**Task brief**
Every record that follows must be duplicated exactly, with images left out.
________
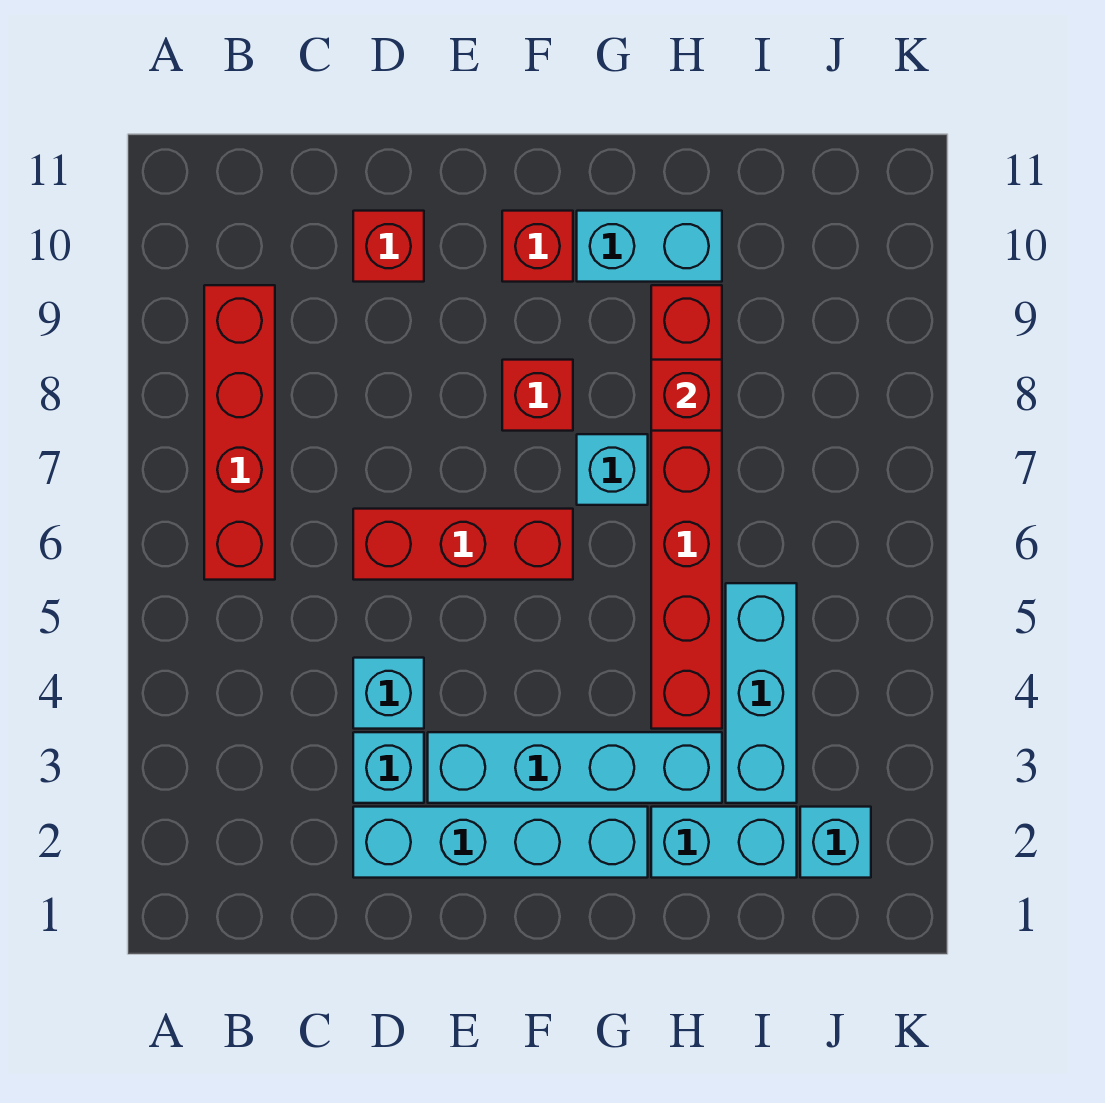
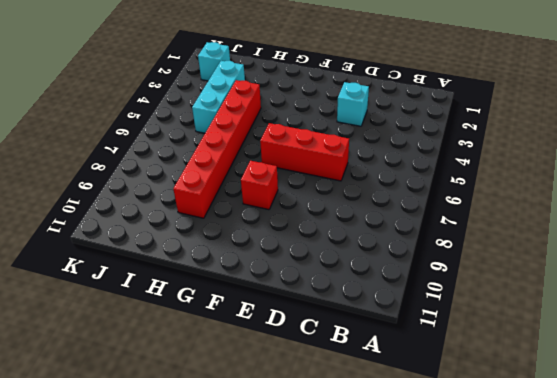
none -> red brick B6:B9 level 1
none -> cyan brick D2:G2 level 1
none -> cyan brick D4 level 1

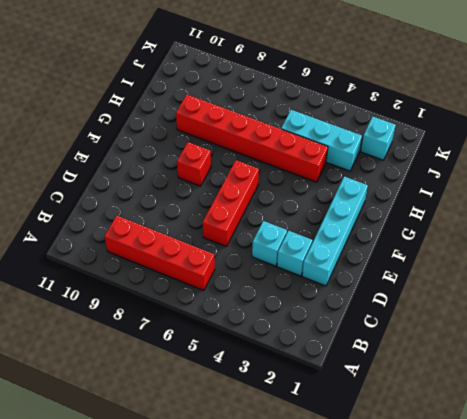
none -> red brick D10 level 1
none -> cyan brick E3:H3 level 1
none -> red brick F10 level 1

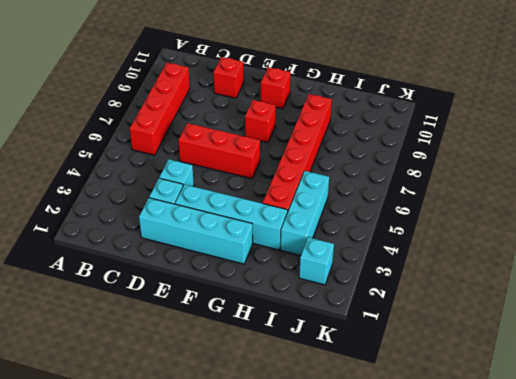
none -> cyan brick G7 level 1
none -> cyan brick G10:H10 level 1
none -> cyan brick H2:I2 level 1

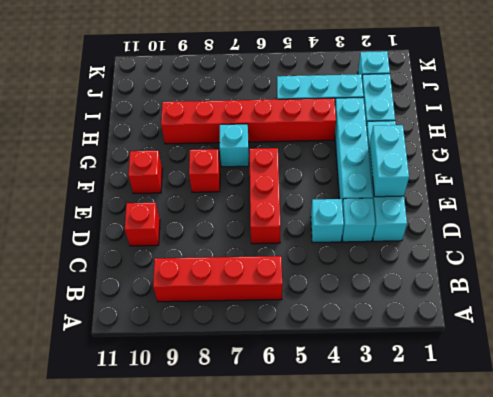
cyan brick E2:F2 level 2 -> cyan brick G10:H10 level 1
none -> red brick H8 level 2

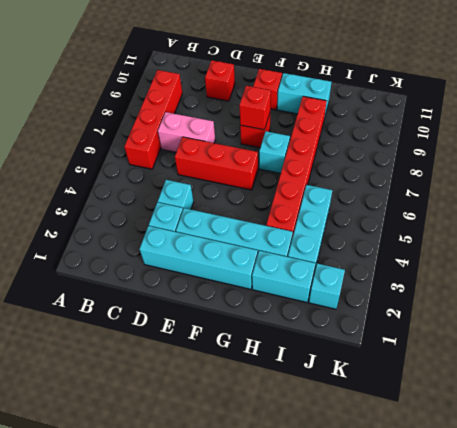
pink brick C7:D7 level 1 -> none
red brick F8 level 2 -> red brick H8 level 2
________
**Answer space**
none -> red brick B6:B9 level 1
none -> cyan brick D2:G2 level 1
none -> cyan brick D4 level 1

none -> red brick D10 level 1
none -> cyan brick E3:H3 level 1
none -> red brick F10 level 1

none -> cyan brick G7 level 1
none -> cyan brick G10:H10 level 1
none -> cyan brick H2:I2 level 1

cyan brick E2:F2 level 2 -> cyan brick G10:H10 level 1
none -> red brick H8 level 2

pink brick C7:D7 level 1 -> none
red brick F8 level 2 -> red brick H8 level 2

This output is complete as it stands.